RECORDS FOR THE EXERCISE
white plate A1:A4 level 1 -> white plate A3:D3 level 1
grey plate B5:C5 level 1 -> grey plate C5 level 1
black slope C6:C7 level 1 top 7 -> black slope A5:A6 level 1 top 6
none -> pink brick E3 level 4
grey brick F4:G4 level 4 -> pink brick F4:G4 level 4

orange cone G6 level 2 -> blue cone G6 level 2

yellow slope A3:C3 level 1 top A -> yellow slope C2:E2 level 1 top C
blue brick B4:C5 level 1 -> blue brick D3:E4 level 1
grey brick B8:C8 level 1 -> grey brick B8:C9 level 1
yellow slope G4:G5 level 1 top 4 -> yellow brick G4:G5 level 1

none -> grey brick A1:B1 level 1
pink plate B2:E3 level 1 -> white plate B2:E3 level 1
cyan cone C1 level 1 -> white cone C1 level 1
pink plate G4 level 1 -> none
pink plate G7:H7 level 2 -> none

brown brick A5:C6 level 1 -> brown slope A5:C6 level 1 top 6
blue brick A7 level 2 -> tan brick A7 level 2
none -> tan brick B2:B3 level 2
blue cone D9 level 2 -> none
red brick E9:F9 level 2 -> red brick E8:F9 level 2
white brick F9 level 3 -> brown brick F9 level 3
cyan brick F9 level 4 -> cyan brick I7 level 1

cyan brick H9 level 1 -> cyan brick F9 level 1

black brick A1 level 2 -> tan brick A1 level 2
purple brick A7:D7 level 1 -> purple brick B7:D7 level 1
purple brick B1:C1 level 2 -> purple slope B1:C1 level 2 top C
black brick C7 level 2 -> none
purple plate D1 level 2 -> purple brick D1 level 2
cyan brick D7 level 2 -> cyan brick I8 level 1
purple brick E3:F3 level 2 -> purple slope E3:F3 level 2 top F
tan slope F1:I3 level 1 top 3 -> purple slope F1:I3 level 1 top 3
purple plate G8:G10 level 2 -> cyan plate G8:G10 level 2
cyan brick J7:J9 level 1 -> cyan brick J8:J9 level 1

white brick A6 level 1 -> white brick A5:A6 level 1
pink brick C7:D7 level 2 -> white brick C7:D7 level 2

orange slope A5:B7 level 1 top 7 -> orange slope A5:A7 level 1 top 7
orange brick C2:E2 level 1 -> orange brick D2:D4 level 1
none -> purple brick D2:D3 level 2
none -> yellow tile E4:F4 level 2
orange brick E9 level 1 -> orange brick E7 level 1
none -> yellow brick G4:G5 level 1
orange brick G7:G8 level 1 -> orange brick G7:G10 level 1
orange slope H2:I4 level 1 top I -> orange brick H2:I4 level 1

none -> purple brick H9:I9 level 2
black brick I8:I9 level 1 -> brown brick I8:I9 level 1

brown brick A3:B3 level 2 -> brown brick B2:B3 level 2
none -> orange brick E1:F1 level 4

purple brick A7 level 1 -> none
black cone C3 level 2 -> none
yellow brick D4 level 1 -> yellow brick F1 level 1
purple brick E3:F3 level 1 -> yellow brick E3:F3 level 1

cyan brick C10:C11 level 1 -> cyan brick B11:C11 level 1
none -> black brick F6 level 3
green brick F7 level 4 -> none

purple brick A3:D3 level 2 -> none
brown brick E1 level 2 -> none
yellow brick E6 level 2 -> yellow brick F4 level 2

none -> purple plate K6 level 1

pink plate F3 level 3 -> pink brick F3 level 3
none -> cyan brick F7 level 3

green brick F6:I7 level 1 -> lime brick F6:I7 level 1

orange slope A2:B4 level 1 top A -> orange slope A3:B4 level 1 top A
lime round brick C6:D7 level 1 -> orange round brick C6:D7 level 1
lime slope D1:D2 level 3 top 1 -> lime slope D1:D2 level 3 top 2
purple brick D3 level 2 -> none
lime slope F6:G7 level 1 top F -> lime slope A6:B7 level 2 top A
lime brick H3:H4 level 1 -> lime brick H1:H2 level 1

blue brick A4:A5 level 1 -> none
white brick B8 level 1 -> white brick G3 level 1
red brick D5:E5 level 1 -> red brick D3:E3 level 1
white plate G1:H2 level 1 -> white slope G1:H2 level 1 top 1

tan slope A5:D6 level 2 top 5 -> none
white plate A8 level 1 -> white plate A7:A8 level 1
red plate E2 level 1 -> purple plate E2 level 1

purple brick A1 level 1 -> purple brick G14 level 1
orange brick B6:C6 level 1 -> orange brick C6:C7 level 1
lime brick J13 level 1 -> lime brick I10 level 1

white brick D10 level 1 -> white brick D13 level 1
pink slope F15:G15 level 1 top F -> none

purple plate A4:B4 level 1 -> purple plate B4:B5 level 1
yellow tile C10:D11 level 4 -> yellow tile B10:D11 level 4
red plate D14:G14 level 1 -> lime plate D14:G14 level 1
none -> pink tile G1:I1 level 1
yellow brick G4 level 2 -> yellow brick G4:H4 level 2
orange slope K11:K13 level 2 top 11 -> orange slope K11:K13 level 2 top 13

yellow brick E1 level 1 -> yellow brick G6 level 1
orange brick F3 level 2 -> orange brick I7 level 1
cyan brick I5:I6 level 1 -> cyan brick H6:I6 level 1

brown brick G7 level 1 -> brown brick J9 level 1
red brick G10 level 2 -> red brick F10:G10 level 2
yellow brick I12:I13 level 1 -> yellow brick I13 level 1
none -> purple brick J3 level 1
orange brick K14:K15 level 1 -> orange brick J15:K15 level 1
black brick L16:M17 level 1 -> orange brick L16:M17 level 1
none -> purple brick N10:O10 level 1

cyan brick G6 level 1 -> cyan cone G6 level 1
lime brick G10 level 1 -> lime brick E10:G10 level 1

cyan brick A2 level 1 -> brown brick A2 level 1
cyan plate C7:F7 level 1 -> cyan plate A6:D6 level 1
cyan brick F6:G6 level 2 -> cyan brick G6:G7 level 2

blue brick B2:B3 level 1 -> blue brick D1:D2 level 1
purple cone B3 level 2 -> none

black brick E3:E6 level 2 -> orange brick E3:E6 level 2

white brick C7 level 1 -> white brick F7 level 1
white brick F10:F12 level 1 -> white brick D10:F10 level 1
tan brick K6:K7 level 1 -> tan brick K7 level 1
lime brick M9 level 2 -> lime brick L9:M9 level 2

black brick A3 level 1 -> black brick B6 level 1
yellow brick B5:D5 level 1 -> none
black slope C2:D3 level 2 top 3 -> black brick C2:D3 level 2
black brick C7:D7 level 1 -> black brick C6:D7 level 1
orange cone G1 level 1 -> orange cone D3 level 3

YOUR GOAL
Quote exactly the opening line of the material above and every line after it, up to and including the line that contains "none -> yellow brick G4:G5 level 1".

TASK RESPONSE
white plate A1:A4 level 1 -> white plate A3:D3 level 1
grey plate B5:C5 level 1 -> grey plate C5 level 1
black slope C6:C7 level 1 top 7 -> black slope A5:A6 level 1 top 6
none -> pink brick E3 level 4
grey brick F4:G4 level 4 -> pink brick F4:G4 level 4

orange cone G6 level 2 -> blue cone G6 level 2

yellow slope A3:C3 level 1 top A -> yellow slope C2:E2 level 1 top C
blue brick B4:C5 level 1 -> blue brick D3:E4 level 1
grey brick B8:C8 level 1 -> grey brick B8:C9 level 1
yellow slope G4:G5 level 1 top 4 -> yellow brick G4:G5 level 1

none -> grey brick A1:B1 level 1
pink plate B2:E3 level 1 -> white plate B2:E3 level 1
cyan cone C1 level 1 -> white cone C1 level 1
pink plate G4 level 1 -> none
pink plate G7:H7 level 2 -> none

brown brick A5:C6 level 1 -> brown slope A5:C6 level 1 top 6
blue brick A7 level 2 -> tan brick A7 level 2
none -> tan brick B2:B3 level 2
blue cone D9 level 2 -> none
red brick E9:F9 level 2 -> red brick E8:F9 level 2
white brick F9 level 3 -> brown brick F9 level 3
cyan brick F9 level 4 -> cyan brick I7 level 1

cyan brick H9 level 1 -> cyan brick F9 level 1

black brick A1 level 2 -> tan brick A1 level 2
purple brick A7:D7 level 1 -> purple brick B7:D7 level 1
purple brick B1:C1 level 2 -> purple slope B1:C1 level 2 top C
black brick C7 level 2 -> none
purple plate D1 level 2 -> purple brick D1 level 2
cyan brick D7 level 2 -> cyan brick I8 level 1
purple brick E3:F3 level 2 -> purple slope E3:F3 level 2 top F
tan slope F1:I3 level 1 top 3 -> purple slope F1:I3 level 1 top 3
purple plate G8:G10 level 2 -> cyan plate G8:G10 level 2
cyan brick J7:J9 level 1 -> cyan brick J8:J9 level 1

white brick A6 level 1 -> white brick A5:A6 level 1
pink brick C7:D7 level 2 -> white brick C7:D7 level 2

orange slope A5:B7 level 1 top 7 -> orange slope A5:A7 level 1 top 7
orange brick C2:E2 level 1 -> orange brick D2:D4 level 1
none -> purple brick D2:D3 level 2
none -> yellow tile E4:F4 level 2
orange brick E9 level 1 -> orange brick E7 level 1
none -> yellow brick G4:G5 level 1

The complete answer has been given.